### WHAT THE EXERCISE ASKS
Exactly the lines from the one with "351, 696, 401>" to the end of the data below should be set down, and no others.

[Object matching data]
= Beginning of Section =
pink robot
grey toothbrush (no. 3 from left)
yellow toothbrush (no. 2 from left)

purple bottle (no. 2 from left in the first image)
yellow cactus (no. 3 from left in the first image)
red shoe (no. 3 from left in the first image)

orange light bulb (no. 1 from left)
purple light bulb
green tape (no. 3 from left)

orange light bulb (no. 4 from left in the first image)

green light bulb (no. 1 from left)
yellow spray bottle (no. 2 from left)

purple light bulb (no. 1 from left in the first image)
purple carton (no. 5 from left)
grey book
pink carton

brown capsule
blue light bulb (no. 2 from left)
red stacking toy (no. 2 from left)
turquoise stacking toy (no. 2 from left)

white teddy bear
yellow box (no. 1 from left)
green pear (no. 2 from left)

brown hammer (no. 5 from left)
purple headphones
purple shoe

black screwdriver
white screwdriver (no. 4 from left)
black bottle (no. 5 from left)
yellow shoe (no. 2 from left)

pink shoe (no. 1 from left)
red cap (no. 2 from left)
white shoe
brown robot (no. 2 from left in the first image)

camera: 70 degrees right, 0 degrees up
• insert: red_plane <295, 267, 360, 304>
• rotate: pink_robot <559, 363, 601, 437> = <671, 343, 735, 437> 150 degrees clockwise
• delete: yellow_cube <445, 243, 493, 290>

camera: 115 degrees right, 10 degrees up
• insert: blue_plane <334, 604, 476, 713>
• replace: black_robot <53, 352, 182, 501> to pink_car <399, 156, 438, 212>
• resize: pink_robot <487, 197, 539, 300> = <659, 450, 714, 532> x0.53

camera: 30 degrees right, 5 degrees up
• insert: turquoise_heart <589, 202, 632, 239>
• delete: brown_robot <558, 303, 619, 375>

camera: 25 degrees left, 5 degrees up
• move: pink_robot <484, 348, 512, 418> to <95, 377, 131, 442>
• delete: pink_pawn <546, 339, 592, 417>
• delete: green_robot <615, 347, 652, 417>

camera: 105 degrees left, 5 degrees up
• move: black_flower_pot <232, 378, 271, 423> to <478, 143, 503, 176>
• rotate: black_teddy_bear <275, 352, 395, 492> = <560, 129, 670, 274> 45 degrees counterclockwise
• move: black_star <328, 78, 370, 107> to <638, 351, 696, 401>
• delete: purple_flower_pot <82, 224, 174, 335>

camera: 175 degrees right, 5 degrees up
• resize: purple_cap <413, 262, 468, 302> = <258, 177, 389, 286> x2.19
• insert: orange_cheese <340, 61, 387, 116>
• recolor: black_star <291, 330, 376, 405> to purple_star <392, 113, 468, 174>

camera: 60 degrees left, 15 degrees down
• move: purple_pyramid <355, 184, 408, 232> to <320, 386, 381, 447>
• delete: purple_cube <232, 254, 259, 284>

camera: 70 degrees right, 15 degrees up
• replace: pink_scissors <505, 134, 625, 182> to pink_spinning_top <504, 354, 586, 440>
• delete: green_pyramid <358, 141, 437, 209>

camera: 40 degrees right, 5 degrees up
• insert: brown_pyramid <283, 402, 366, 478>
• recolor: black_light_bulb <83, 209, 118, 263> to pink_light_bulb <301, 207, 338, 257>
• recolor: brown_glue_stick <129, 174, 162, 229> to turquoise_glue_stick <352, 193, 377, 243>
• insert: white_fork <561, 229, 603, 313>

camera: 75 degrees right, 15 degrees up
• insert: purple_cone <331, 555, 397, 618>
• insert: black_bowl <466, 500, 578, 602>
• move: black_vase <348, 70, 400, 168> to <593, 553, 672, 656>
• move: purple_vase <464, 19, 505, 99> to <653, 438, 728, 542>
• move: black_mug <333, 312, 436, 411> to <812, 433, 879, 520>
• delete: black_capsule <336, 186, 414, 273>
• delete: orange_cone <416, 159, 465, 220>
= End of Section =
### WRITTEN SOLUTION
• move: black_star <328, 78, 370, 107> to <638, 351, 696, 401>
• delete: purple_flower_pot <82, 224, 174, 335>

camera: 175 degrees right, 5 degrees up
• resize: purple_cap <413, 262, 468, 302> = <258, 177, 389, 286> x2.19
• insert: orange_cheese <340, 61, 387, 116>
• recolor: black_star <291, 330, 376, 405> to purple_star <392, 113, 468, 174>

camera: 60 degrees left, 15 degrees down
• move: purple_pyramid <355, 184, 408, 232> to <320, 386, 381, 447>
• delete: purple_cube <232, 254, 259, 284>

camera: 70 degrees right, 15 degrees up
• replace: pink_scissors <505, 134, 625, 182> to pink_spinning_top <504, 354, 586, 440>
• delete: green_pyramid <358, 141, 437, 209>

camera: 40 degrees right, 5 degrees up
• insert: brown_pyramid <283, 402, 366, 478>
• recolor: black_light_bulb <83, 209, 118, 263> to pink_light_bulb <301, 207, 338, 257>
• recolor: brown_glue_stick <129, 174, 162, 229> to turquoise_glue_stick <352, 193, 377, 243>
• insert: white_fork <561, 229, 603, 313>

camera: 75 degrees right, 15 degrees up
• insert: purple_cone <331, 555, 397, 618>
• insert: black_bowl <466, 500, 578, 602>
• move: black_vase <348, 70, 400, 168> to <593, 553, 672, 656>
• move: purple_vase <464, 19, 505, 99> to <653, 438, 728, 542>
• move: black_mug <333, 312, 436, 411> to <812, 433, 879, 520>
• delete: black_capsule <336, 186, 414, 273>
• delete: orange_cone <416, 159, 465, 220>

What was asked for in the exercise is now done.